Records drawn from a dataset
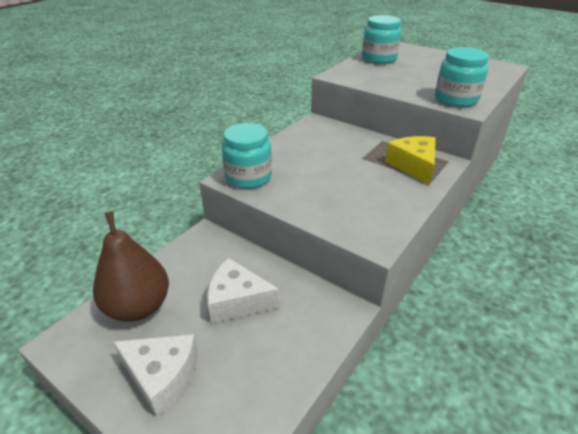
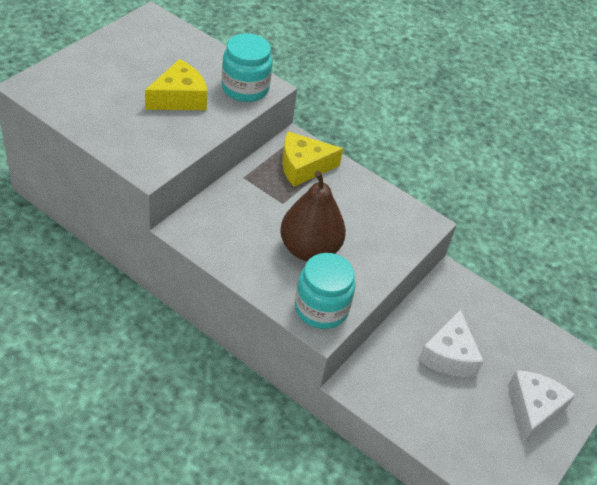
camera: 95 degrees left, 10 degrees up
(138, 307) = (464, 438): brown pear -> brown pear (309, 249)
(379, 59) = (92, 114): turquoise jar -> none
(419, 79) = (179, 98): none -> yellow cheese

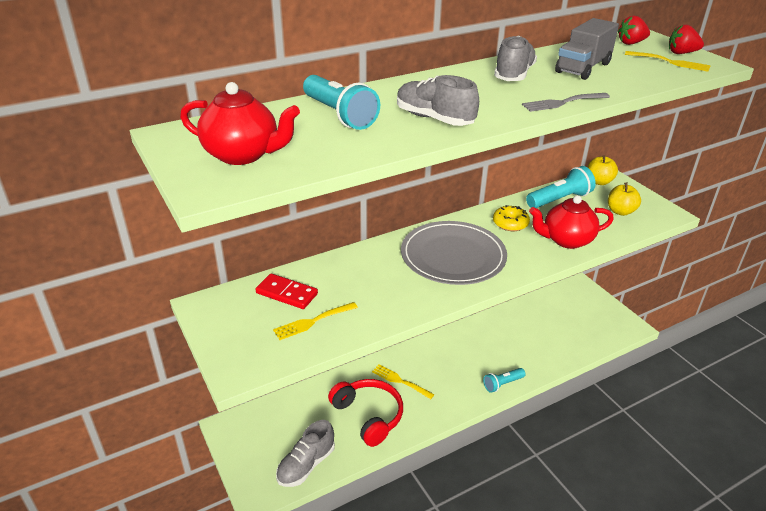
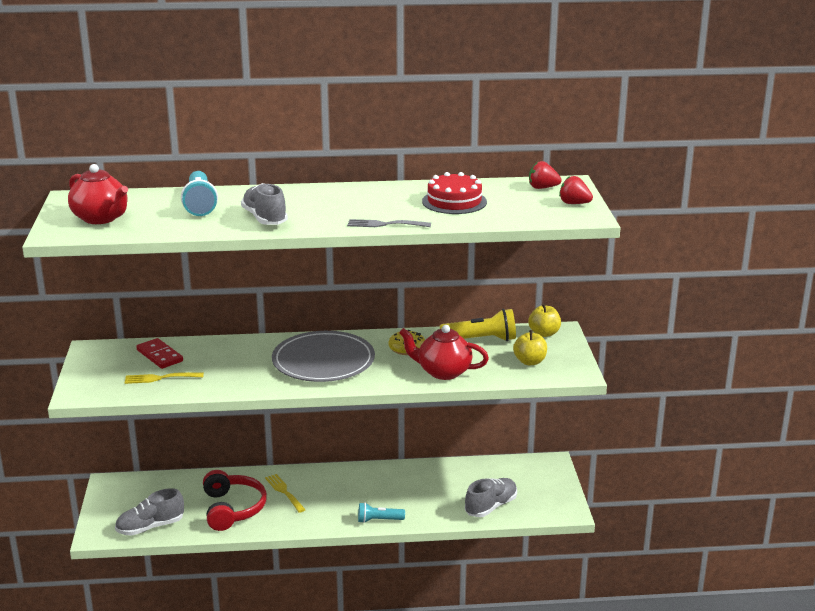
camera: 25 degrees right, 10 degrees down
(514, 75) = (383, 197): grey shoe -> grey shoe (491, 506)
(559, 199) = (481, 340): turquoise flashlight -> yellow flashlight
(583, 68) = (454, 201): grey truck -> red cake
(670, 62) = (546, 209): yellow fork -> none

Exercise:
From the line that holds "(514, 75) = (383, 197): grey" to the last line of the records above, print each line exactly. Add nothing else.

Task answer:
(514, 75) = (383, 197): grey shoe -> grey shoe (491, 506)
(559, 199) = (481, 340): turquoise flashlight -> yellow flashlight
(583, 68) = (454, 201): grey truck -> red cake
(670, 62) = (546, 209): yellow fork -> none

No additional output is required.